What to work on> Where in the entries below does "degrees" appear? Copy every line that has it.

┌─ Input material

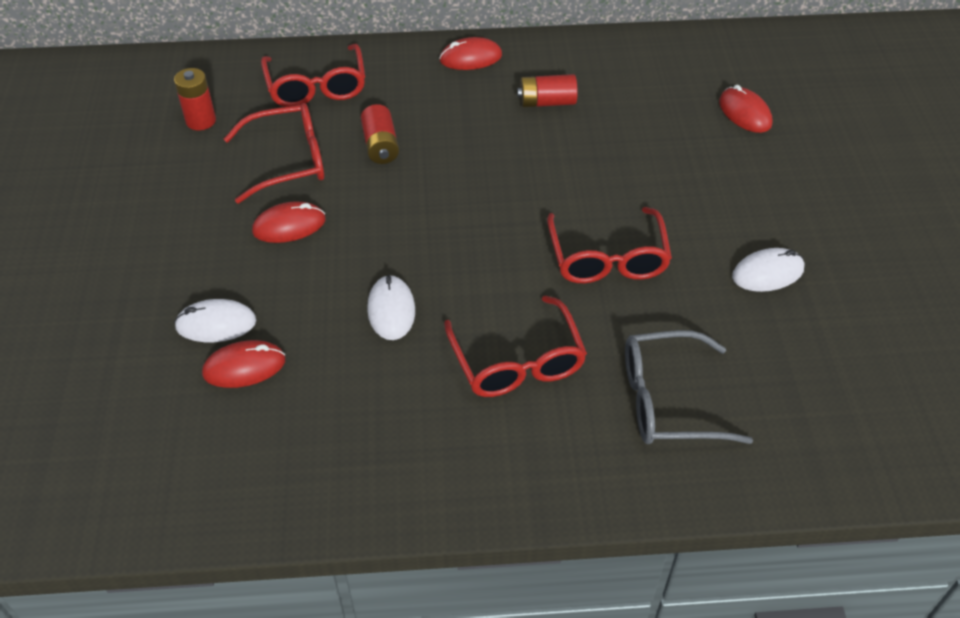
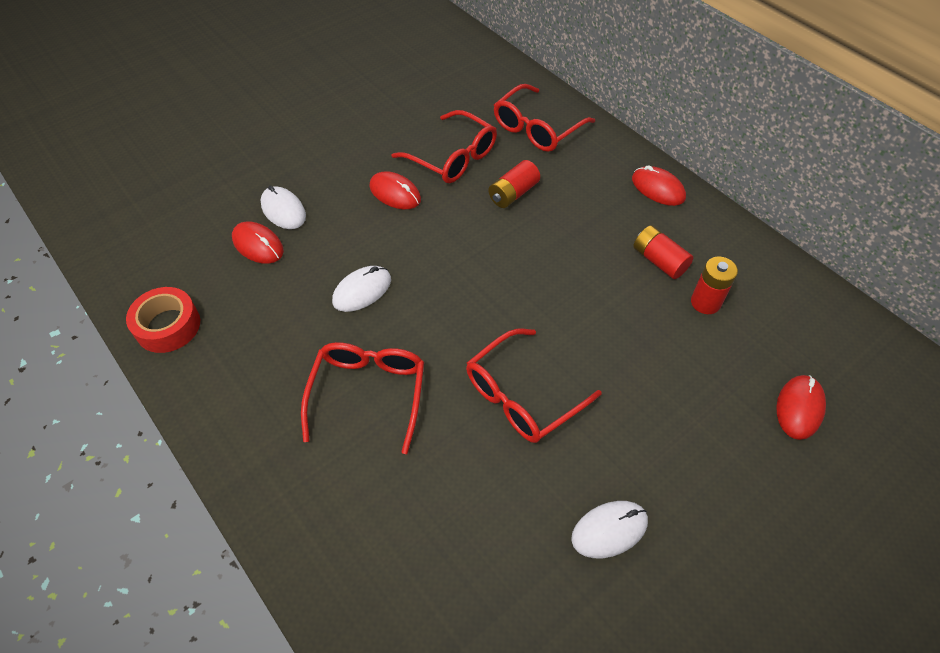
camera: 55 degrees right, 5 degrees up
(201, 121) = (450, 97): red battery -> red battery (705, 302)
(282, 494) = (168, 326): none -> red tape
(517, 362) = (368, 393): red glasses -> red glasses turned 150 degrees clockwise
(668, 400) = (401, 521): grey glasses -> none
(767, 273) = (609, 530): white mouse -> white mouse turned 60 degrees counterclockwise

└─

Written solution>
camera: 55 degrees right, 5 degrees up
(517, 362) = (368, 393): red glasses -> red glasses turned 150 degrees clockwise
(767, 273) = (609, 530): white mouse -> white mouse turned 60 degrees counterclockwise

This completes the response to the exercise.